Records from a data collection
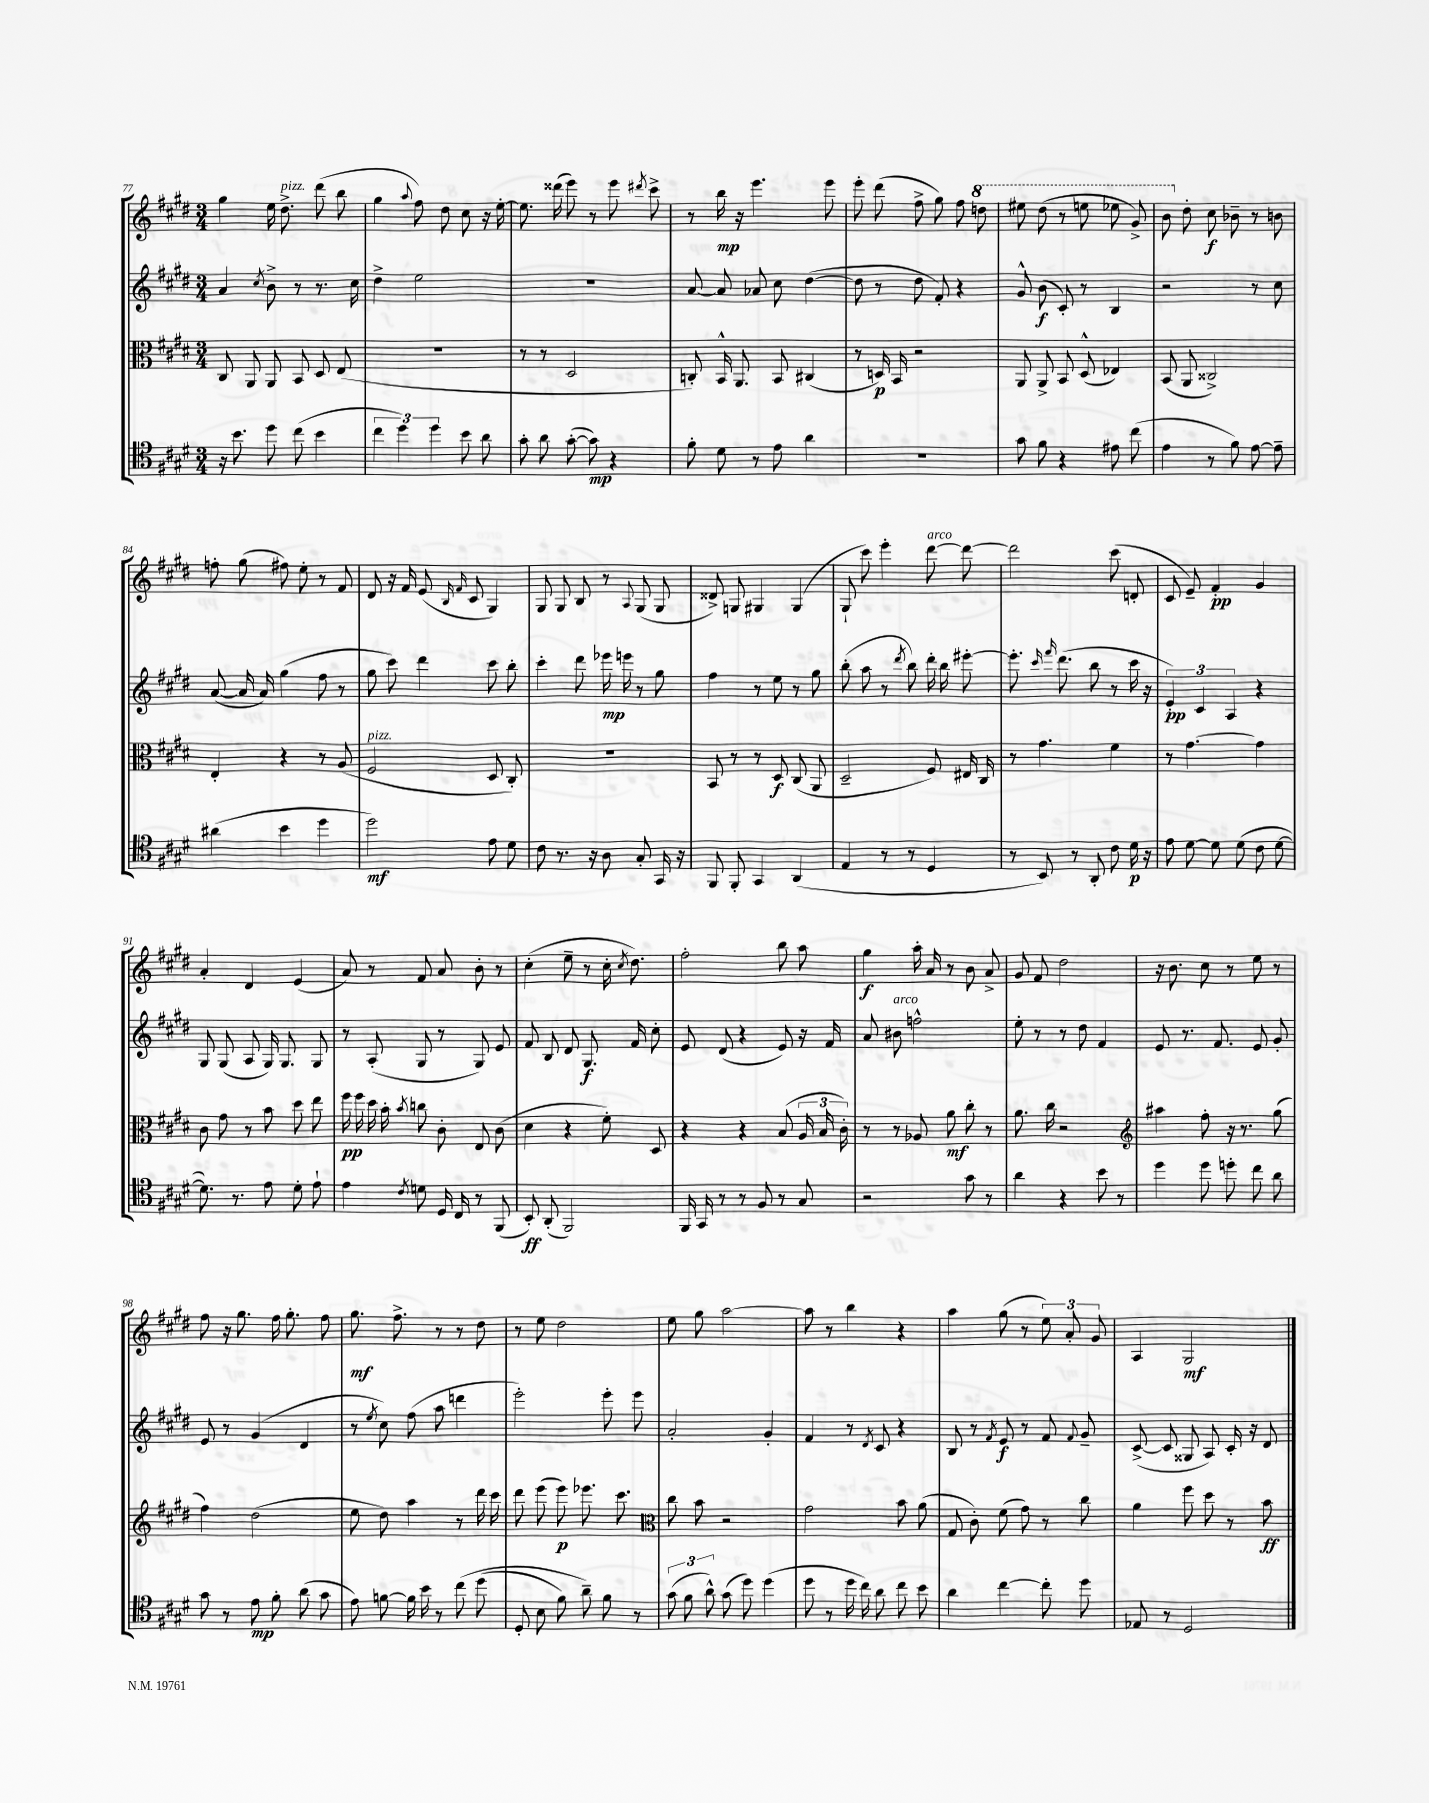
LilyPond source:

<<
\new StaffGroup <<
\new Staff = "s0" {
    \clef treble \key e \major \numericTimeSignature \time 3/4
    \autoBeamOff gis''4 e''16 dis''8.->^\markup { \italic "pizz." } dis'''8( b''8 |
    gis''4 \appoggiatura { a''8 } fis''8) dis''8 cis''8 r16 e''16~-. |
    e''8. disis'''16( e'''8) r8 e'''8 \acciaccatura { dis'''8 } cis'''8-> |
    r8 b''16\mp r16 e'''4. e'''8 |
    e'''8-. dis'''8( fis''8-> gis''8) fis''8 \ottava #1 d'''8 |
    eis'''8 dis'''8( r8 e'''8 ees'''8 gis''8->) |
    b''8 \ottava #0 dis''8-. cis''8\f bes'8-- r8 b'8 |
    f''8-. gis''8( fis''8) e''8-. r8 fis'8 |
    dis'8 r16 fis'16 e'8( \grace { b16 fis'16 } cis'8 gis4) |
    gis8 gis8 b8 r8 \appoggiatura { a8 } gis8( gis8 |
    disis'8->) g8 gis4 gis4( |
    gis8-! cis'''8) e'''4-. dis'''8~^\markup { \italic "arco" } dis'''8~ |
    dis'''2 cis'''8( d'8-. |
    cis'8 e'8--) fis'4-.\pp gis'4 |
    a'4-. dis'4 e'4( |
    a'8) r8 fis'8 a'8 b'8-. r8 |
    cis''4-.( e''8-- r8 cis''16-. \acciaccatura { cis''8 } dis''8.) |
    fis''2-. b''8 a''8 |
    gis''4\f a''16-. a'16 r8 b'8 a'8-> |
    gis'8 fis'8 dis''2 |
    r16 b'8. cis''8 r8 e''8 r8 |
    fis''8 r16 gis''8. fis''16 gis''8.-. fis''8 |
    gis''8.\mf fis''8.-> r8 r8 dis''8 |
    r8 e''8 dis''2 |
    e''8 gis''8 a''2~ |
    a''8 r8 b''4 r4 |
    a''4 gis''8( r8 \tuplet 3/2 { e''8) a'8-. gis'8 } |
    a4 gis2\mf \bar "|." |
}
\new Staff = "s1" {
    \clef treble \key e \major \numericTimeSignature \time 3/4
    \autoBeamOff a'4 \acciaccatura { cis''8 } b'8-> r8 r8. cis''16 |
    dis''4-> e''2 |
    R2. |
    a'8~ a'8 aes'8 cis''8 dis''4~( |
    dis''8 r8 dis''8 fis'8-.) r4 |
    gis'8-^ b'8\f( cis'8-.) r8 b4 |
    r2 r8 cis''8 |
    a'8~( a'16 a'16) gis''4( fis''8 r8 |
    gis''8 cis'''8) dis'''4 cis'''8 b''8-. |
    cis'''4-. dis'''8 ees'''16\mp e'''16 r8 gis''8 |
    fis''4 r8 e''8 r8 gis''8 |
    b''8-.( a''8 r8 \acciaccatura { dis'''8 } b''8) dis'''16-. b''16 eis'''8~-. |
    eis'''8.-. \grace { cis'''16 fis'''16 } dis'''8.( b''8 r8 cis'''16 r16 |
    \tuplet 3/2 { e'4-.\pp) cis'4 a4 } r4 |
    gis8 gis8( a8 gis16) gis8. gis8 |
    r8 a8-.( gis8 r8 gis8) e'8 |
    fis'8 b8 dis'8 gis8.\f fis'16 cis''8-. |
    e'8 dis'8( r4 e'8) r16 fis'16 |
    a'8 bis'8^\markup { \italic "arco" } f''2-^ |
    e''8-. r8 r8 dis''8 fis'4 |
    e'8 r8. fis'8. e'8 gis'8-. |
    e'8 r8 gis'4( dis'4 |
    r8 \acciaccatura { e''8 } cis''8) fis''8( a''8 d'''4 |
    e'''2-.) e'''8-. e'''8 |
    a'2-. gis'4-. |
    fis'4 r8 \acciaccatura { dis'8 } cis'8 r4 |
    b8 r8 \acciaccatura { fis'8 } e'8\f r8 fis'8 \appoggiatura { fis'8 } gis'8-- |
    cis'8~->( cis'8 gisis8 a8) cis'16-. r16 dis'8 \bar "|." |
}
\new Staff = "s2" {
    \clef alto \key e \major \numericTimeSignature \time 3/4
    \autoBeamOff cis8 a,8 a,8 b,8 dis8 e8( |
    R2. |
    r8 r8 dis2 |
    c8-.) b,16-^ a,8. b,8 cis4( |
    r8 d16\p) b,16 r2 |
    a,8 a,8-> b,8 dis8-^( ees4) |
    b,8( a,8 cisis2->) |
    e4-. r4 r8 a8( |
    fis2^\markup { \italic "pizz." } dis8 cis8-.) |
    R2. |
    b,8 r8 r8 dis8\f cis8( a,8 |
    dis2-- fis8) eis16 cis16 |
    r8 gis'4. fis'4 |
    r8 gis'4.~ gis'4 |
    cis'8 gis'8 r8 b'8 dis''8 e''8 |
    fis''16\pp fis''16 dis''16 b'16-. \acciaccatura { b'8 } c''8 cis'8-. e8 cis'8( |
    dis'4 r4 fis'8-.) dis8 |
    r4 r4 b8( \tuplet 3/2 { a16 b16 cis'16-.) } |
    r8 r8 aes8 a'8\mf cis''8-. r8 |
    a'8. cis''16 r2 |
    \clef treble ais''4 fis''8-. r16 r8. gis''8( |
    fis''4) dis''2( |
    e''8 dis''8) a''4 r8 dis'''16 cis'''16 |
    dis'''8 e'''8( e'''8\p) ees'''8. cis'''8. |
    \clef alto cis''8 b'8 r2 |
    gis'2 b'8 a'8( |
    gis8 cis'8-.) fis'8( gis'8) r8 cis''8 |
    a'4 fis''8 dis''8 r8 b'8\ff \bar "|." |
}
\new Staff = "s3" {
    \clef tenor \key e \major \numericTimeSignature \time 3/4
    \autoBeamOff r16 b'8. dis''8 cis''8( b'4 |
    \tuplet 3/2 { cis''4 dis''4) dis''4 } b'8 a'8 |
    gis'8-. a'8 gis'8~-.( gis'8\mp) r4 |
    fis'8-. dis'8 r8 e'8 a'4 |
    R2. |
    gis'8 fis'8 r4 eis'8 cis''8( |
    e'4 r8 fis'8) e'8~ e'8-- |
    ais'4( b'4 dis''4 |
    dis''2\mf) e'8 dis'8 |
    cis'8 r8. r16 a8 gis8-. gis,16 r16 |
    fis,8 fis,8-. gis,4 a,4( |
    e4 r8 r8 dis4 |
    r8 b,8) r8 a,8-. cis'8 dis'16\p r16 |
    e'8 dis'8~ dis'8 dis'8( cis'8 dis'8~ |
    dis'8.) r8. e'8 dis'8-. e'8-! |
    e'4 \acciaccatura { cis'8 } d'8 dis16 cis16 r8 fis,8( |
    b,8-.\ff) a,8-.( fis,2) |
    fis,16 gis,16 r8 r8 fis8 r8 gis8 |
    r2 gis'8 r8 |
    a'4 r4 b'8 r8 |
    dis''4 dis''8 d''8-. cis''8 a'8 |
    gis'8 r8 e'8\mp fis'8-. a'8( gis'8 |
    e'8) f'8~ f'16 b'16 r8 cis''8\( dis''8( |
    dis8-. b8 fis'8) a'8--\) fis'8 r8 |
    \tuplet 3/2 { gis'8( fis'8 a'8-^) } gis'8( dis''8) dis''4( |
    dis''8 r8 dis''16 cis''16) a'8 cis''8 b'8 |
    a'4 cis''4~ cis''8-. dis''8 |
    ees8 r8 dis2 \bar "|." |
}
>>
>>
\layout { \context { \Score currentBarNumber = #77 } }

What you need to do: Identify every line of the data above that contains the string "markup", treating uppercase and lowercase as different, and copy each of those lines.

Task response:
    \autoBeamOff gis''4 e''16 dis''8.->^\markup { \italic "pizz." } dis'''8( b''8 |
    gis8-! cis'''8) e'''4-. dis'''8~^\markup { \italic "arco" } dis'''8~ |
    a'8 bis'8^\markup { \italic "arco" } f''2-^ |
    fis2^\markup { \italic "pizz." } dis8 cis8-.) |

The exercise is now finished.